*** Opening DATA PROVIDED ***
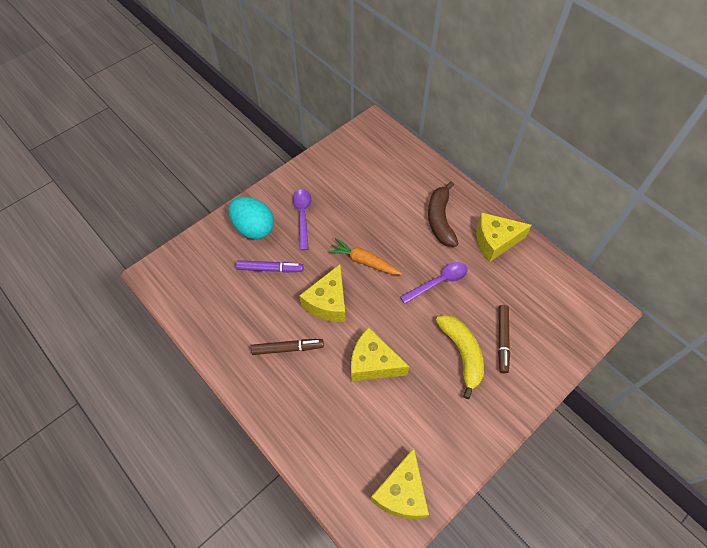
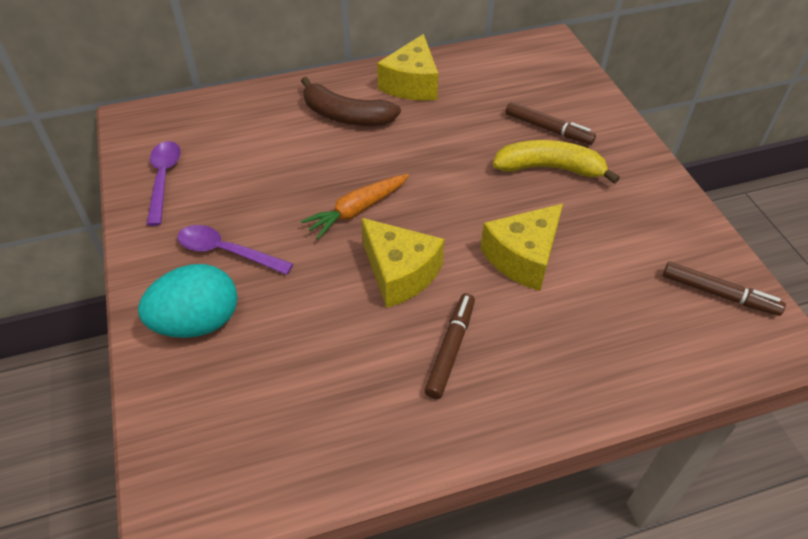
camera: 65 degrees left, 10 degrees down
purple marker [236,260,303,273] -> none
yellow cheese [370,448,429,519] -> brown marker [663,262,786,316]
purple spoon [400,262,468,304] -> purple spoon moved to [146,141,181,226]

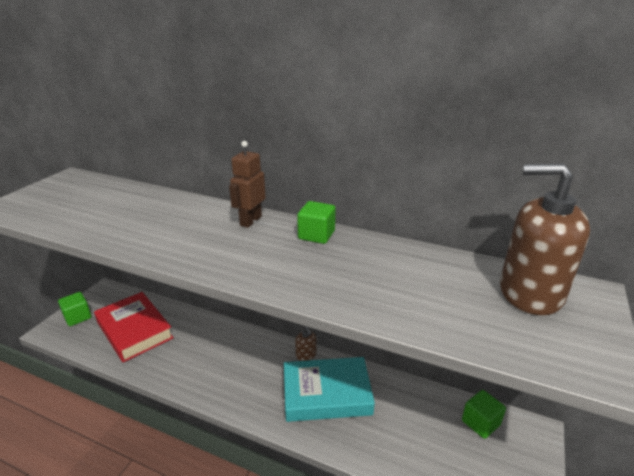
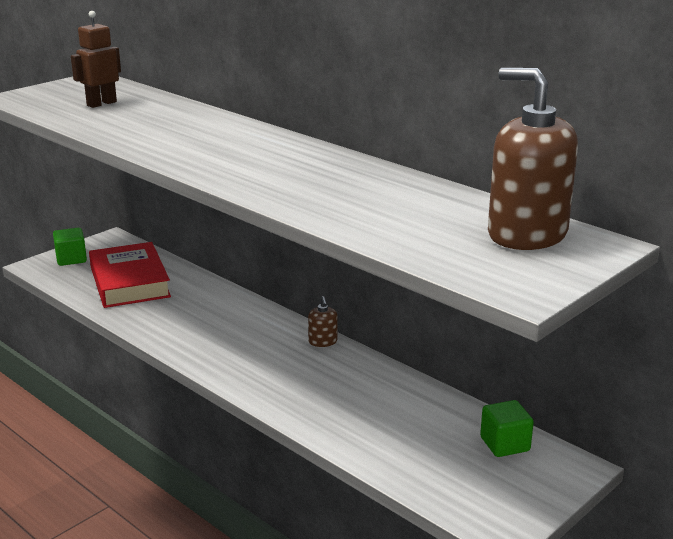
camera: 20 degrees right, 5 degrees down
brown robot [229,141,266,228] -> brown robot moved to [71,11,121,108]
turquoise book [284,357,375,422] -> none
green cube [297,201,335,244] -> none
*** Closing DATA PROVIDED ***
**WHAT TO DO**
Exact copy, no pictures: reproduce every record above.

**WRITTEN ANSWER**
camera: 65 degrees left, 10 degrees down
purple marker [236,260,303,273] -> none
yellow cheese [370,448,429,519] -> brown marker [663,262,786,316]
purple spoon [400,262,468,304] -> purple spoon moved to [146,141,181,226]

camera: 20 degrees right, 5 degrees down
brown robot [229,141,266,228] -> brown robot moved to [71,11,121,108]
turquoise book [284,357,375,422] -> none
green cube [297,201,335,244] -> none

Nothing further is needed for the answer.